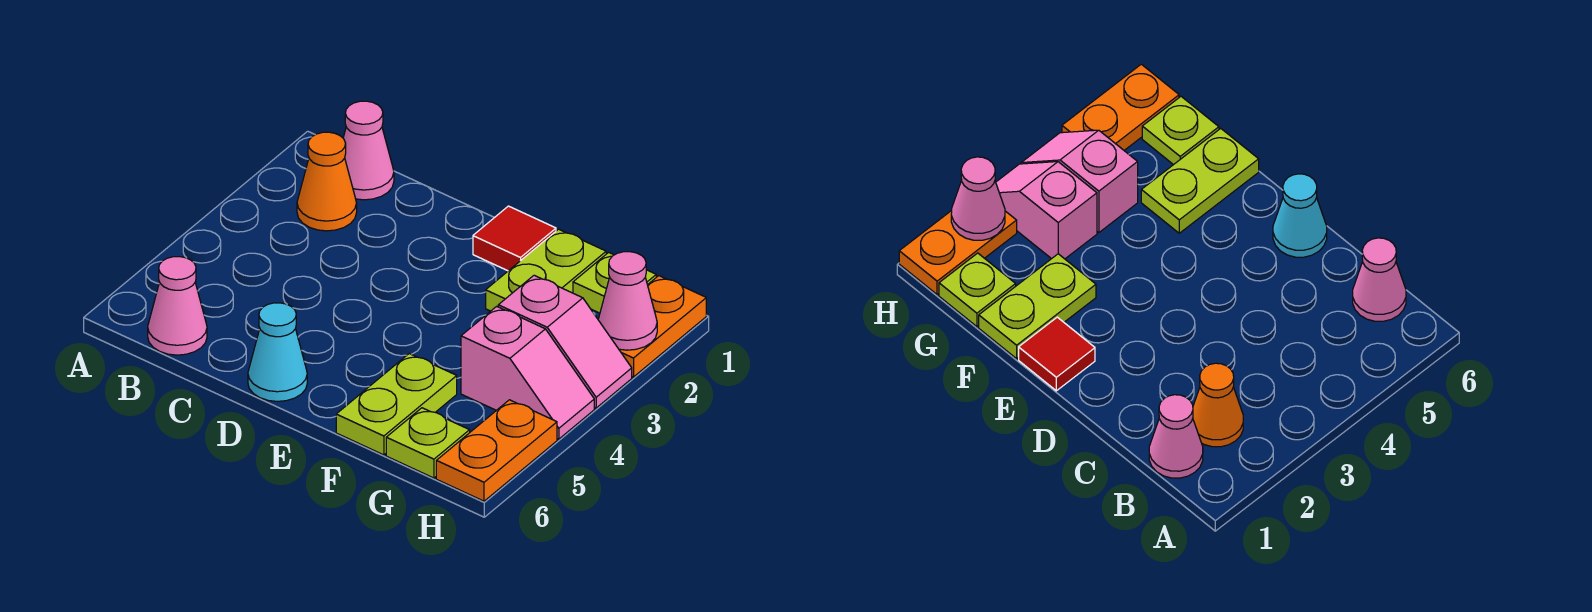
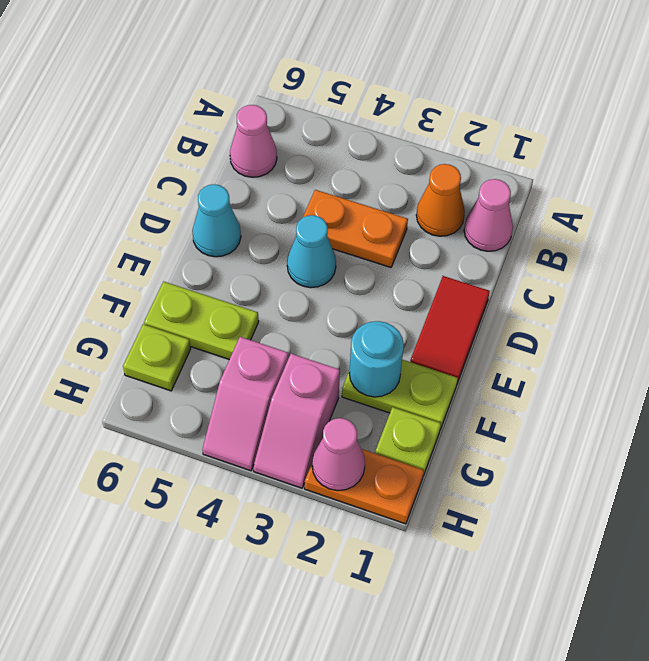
none -> cyan cone D4 level 1
red tile E1 level 1 -> red tile D1:E1 level 1
none -> cyan round brick F2 level 2
orange plate H5:H6 level 1 -> orange plate C3:C4 level 1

● **Problem description**: The line containing "none -> cyan round brick F2 level 2" marks the start. Reproduce it and all lines after it through the end of the listing, exactly and alone.

● **Answer box**:
none -> cyan round brick F2 level 2
orange plate H5:H6 level 1 -> orange plate C3:C4 level 1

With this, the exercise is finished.